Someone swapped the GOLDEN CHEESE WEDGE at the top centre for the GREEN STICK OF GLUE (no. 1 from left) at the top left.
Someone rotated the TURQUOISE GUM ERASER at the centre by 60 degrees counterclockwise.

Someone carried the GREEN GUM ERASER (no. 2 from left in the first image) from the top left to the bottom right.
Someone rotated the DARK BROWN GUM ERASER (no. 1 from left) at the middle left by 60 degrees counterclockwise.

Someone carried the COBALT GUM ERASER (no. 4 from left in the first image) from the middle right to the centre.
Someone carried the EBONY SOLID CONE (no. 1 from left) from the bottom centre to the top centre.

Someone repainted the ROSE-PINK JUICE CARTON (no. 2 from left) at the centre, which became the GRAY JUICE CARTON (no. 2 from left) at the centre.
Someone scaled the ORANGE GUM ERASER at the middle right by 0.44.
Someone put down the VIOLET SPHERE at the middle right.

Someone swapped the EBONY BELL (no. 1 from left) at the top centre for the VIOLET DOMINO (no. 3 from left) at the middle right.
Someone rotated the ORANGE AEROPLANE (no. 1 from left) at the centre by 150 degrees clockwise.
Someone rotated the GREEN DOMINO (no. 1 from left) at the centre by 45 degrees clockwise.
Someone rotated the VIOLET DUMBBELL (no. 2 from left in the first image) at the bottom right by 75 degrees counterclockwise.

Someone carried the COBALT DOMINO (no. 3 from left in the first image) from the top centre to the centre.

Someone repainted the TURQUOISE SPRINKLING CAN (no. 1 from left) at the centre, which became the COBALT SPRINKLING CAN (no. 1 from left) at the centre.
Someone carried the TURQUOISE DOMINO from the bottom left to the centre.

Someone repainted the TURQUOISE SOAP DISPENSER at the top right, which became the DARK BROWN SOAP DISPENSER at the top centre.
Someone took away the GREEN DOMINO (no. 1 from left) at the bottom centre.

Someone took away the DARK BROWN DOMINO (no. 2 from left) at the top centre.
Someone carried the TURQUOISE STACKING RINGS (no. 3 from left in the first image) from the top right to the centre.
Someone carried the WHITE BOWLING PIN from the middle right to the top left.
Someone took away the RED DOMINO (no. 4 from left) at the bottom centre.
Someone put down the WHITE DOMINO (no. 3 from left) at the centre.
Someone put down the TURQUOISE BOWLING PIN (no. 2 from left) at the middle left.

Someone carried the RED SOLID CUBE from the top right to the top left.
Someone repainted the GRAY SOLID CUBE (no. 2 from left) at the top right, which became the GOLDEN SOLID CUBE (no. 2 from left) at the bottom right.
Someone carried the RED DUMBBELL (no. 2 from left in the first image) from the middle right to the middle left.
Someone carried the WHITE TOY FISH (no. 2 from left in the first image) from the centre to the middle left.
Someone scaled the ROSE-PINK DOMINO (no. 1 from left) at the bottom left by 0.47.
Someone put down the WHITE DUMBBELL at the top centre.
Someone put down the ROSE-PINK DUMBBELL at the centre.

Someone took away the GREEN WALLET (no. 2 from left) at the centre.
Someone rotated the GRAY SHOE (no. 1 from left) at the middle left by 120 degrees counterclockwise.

--- To do ---
Only the lines above from the line containing "Someone took away the DARK" through the line containing "Someone carried the WHITE TOY" should be retyped, exactly and with both ends included.

--- Reply to the exercise ---
Someone took away the DARK BROWN DOMINO (no. 2 from left) at the top centre.
Someone carried the TURQUOISE STACKING RINGS (no. 3 from left in the first image) from the top right to the centre.
Someone carried the WHITE BOWLING PIN from the middle right to the top left.
Someone took away the RED DOMINO (no. 4 from left) at the bottom centre.
Someone put down the WHITE DOMINO (no. 3 from left) at the centre.
Someone put down the TURQUOISE BOWLING PIN (no. 2 from left) at the middle left.

Someone carried the RED SOLID CUBE from the top right to the top left.
Someone repainted the GRAY SOLID CUBE (no. 2 from left) at the top right, which became the GOLDEN SOLID CUBE (no. 2 from left) at the bottom right.
Someone carried the RED DUMBBELL (no. 2 from left in the first image) from the middle right to the middle left.
Someone carried the WHITE TOY FISH (no. 2 from left in the first image) from the centre to the middle left.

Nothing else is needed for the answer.